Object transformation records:
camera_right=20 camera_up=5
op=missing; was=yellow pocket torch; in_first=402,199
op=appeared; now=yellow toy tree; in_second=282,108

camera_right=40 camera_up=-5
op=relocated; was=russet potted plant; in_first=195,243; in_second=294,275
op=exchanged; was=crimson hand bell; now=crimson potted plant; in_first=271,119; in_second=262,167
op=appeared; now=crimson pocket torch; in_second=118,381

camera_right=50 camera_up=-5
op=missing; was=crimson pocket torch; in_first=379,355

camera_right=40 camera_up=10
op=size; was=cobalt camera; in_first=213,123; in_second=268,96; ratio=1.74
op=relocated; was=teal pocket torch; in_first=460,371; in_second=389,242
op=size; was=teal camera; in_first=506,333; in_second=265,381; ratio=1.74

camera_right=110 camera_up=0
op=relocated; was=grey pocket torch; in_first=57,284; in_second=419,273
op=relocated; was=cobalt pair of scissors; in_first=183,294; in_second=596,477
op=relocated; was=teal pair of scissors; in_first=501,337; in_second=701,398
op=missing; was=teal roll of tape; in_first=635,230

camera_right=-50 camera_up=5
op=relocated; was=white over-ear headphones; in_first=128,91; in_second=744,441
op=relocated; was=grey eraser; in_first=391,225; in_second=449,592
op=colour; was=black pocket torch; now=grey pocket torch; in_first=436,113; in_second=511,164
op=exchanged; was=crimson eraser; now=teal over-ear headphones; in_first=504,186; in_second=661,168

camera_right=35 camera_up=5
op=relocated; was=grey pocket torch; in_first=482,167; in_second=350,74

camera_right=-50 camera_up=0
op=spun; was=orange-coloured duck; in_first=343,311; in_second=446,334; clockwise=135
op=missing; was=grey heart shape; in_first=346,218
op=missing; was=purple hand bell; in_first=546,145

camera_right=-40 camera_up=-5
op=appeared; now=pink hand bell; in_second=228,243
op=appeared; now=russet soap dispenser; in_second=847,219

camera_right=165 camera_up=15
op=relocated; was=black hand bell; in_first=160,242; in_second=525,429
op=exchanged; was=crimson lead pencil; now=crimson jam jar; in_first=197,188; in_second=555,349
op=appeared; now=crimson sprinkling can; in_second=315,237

**WHAT IS BEING ASKED:** Above are the records; from them, give again exactly the lines from the one containing "op=relocated; was=grey eraser;" through the one containing "op=relocated; was=grey pocket torch; in_first=482,167;", both included.

**ANSWER:**
op=relocated; was=grey eraser; in_first=391,225; in_second=449,592
op=colour; was=black pocket torch; now=grey pocket torch; in_first=436,113; in_second=511,164
op=exchanged; was=crimson eraser; now=teal over-ear headphones; in_first=504,186; in_second=661,168

camera_right=35 camera_up=5
op=relocated; was=grey pocket torch; in_first=482,167; in_second=350,74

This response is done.